● ACTION ITEM:
The whole listing is to be reproduced exactly as given.

● MATERIAL FOR THE TASK:

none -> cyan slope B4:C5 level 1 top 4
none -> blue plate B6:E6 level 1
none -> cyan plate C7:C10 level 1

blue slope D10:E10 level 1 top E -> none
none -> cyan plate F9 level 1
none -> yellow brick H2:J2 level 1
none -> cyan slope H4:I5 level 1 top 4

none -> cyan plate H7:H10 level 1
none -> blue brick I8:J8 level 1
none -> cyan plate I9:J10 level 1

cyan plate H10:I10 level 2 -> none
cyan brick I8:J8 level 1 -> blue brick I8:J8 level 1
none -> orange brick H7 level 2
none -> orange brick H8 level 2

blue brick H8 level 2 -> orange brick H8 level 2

● COMPLETED EXERCISE:
none -> cyan slope B4:C5 level 1 top 4
none -> blue plate B6:E6 level 1
none -> cyan plate C7:C10 level 1

blue slope D10:E10 level 1 top E -> none
none -> cyan plate F9 level 1
none -> yellow brick H2:J2 level 1
none -> cyan slope H4:I5 level 1 top 4

none -> cyan plate H7:H10 level 1
none -> blue brick I8:J8 level 1
none -> cyan plate I9:J10 level 1

cyan plate H10:I10 level 2 -> none
cyan brick I8:J8 level 1 -> blue brick I8:J8 level 1
none -> orange brick H7 level 2
none -> orange brick H8 level 2

blue brick H8 level 2 -> orange brick H8 level 2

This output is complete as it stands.